BEGIN

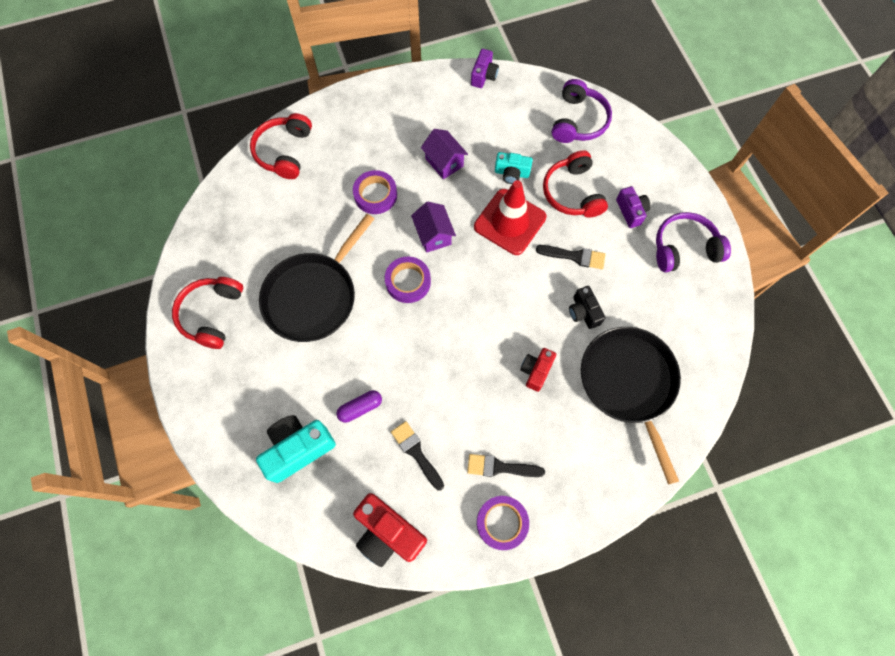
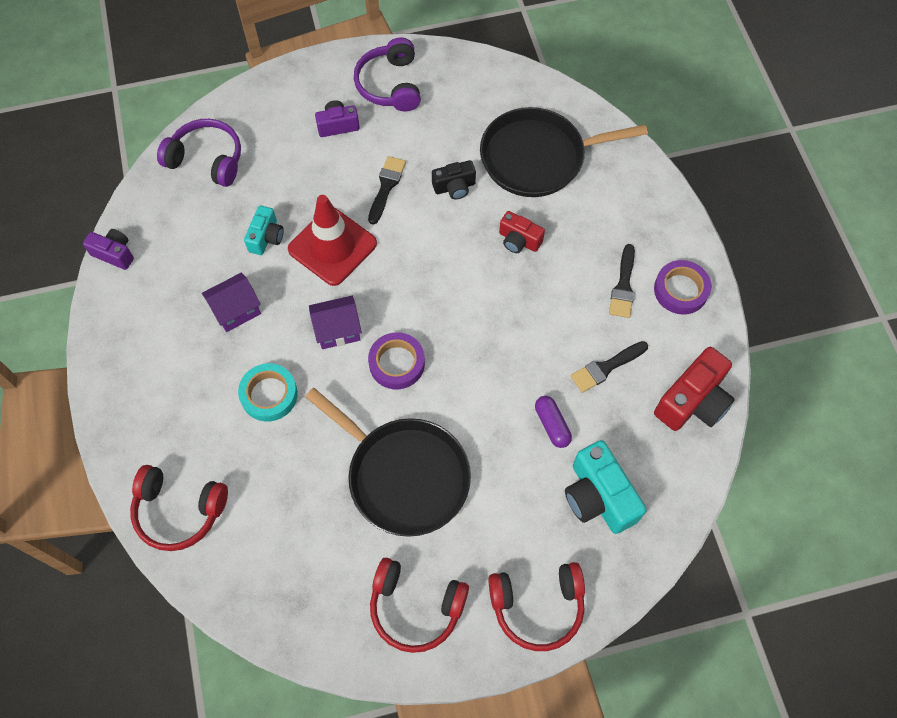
camera: 85 degrees left, 5 degrees down
(375, 195) = (269, 395): purple tape -> turquoise tape
(572, 193) = (304, 178): red headphones -> red headphones (537, 607)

END

EXERCISE PROMPT: What's needed is a word-for-word retyping of the listing, minus its pictures.

SOLUTION FOR THIS PROBLEM:
camera: 85 degrees left, 5 degrees down
(375, 195) = (269, 395): purple tape -> turquoise tape
(572, 193) = (304, 178): red headphones -> red headphones (537, 607)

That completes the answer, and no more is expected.